** Opening INFORMATION GIVEN block **

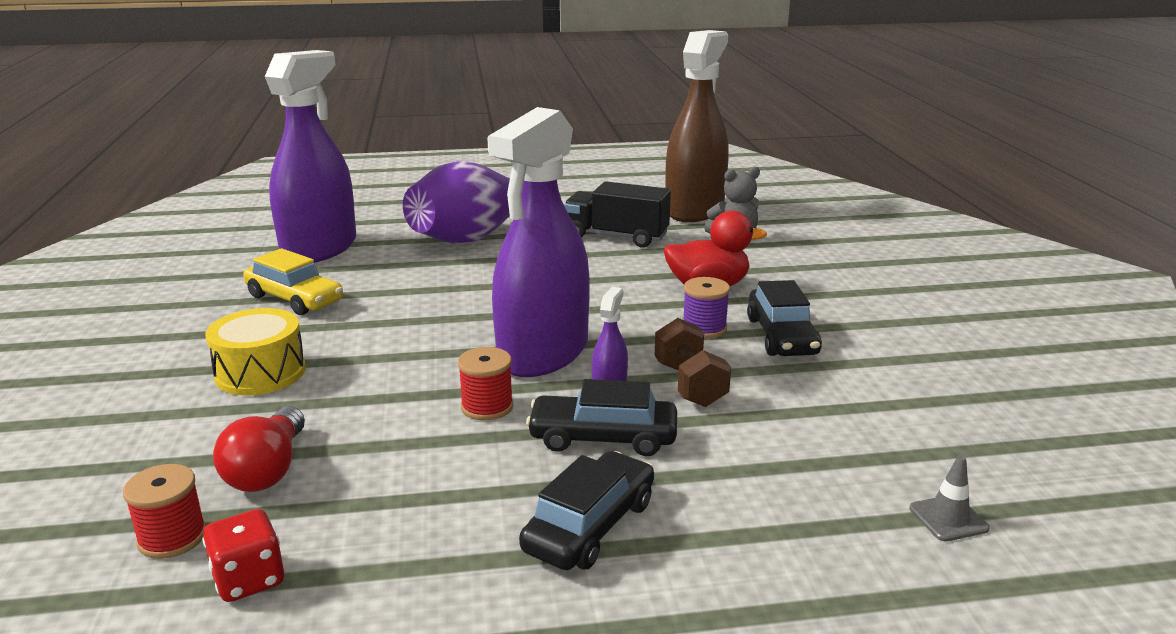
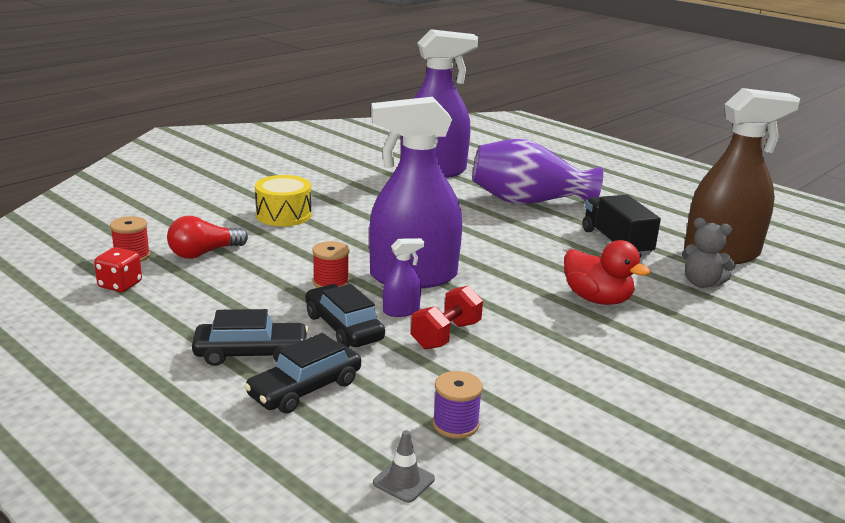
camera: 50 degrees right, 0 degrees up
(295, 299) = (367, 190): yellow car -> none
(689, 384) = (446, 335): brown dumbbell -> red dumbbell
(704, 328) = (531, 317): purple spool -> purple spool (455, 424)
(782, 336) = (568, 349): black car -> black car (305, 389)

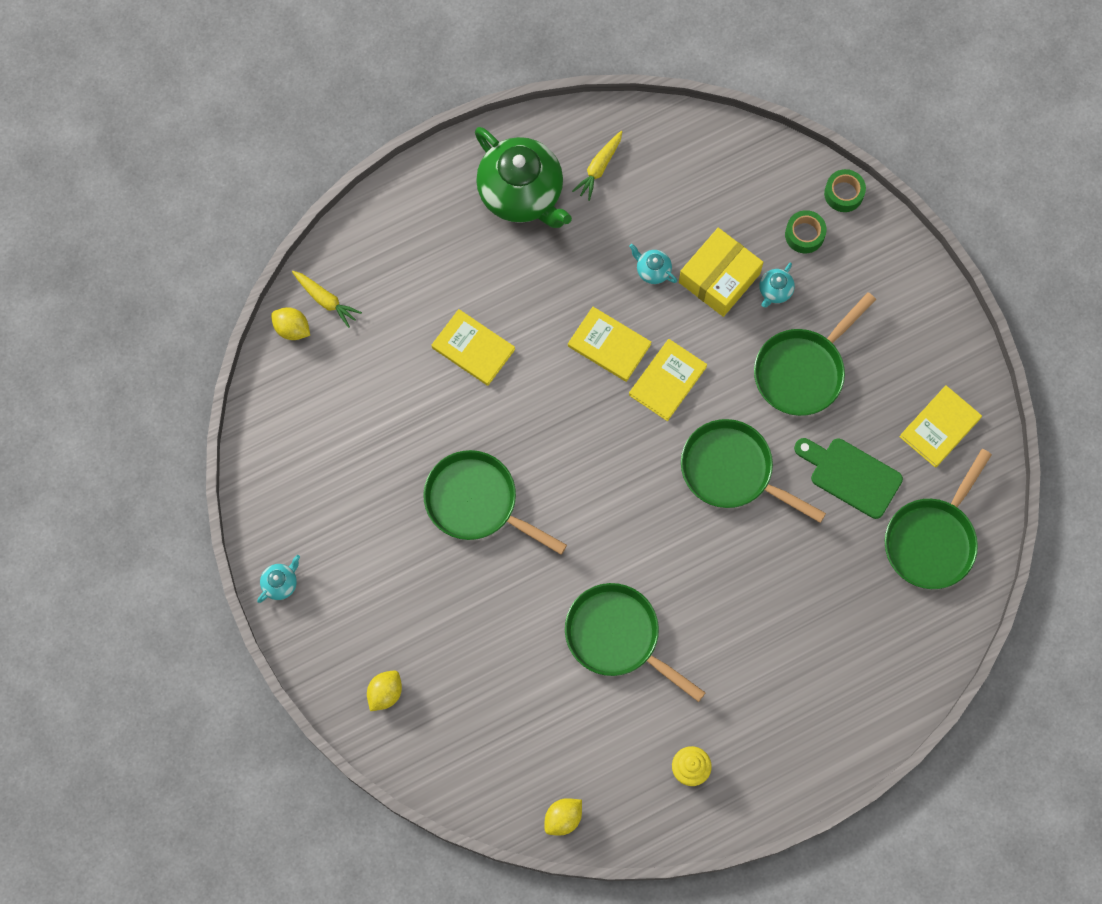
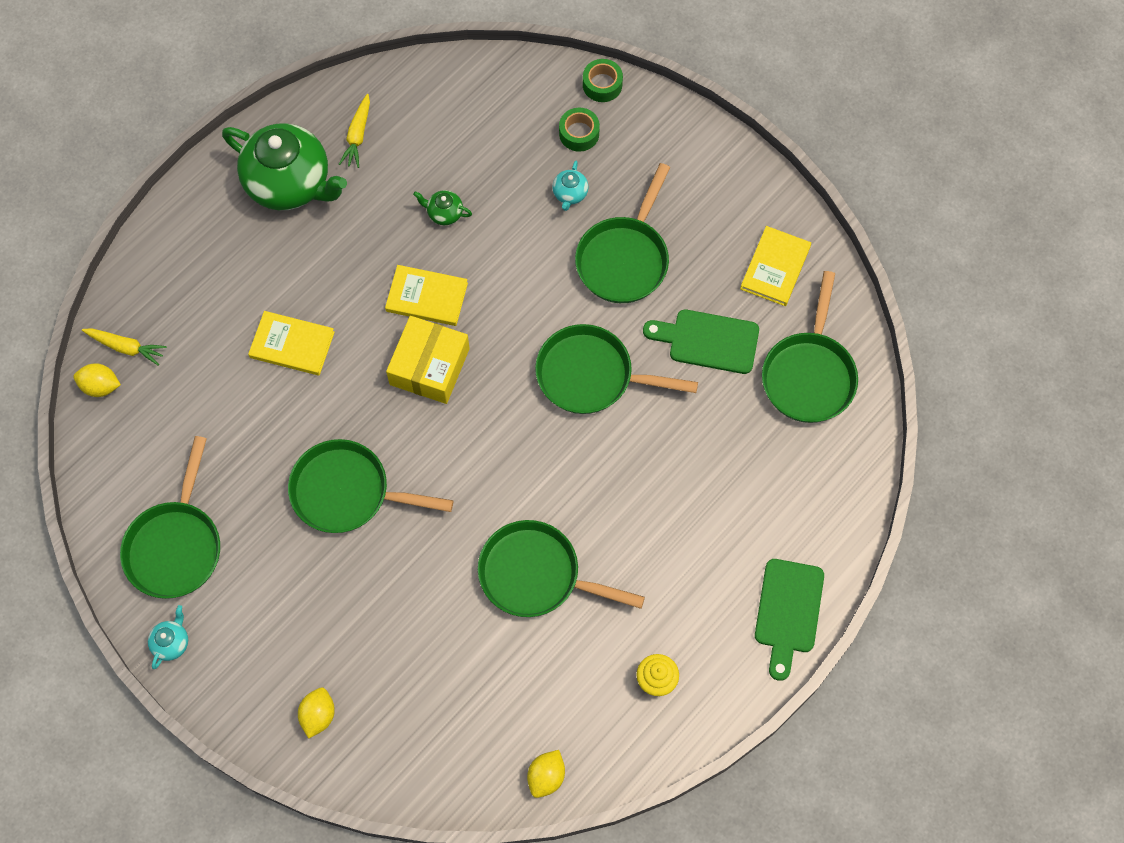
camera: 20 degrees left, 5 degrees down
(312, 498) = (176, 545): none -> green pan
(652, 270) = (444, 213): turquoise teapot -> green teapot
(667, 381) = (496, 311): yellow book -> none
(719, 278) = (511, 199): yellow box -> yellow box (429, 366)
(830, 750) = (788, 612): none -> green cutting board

** Closing INFORMATION GIVEN block **

- [ACTION ITEM]: In the copy, include exactly the lines from the one with "(295, 299) = (367, 190): yellow car -> none" through the final line of the data, both ends included, and no pictures.

- [ANSWER TO THIS TASK]:
(295, 299) = (367, 190): yellow car -> none
(689, 384) = (446, 335): brown dumbbell -> red dumbbell
(704, 328) = (531, 317): purple spool -> purple spool (455, 424)
(782, 336) = (568, 349): black car -> black car (305, 389)

camera: 20 degrees left, 5 degrees down
(312, 498) = (176, 545): none -> green pan
(652, 270) = (444, 213): turquoise teapot -> green teapot
(667, 381) = (496, 311): yellow book -> none
(719, 278) = (511, 199): yellow box -> yellow box (429, 366)
(830, 750) = (788, 612): none -> green cutting board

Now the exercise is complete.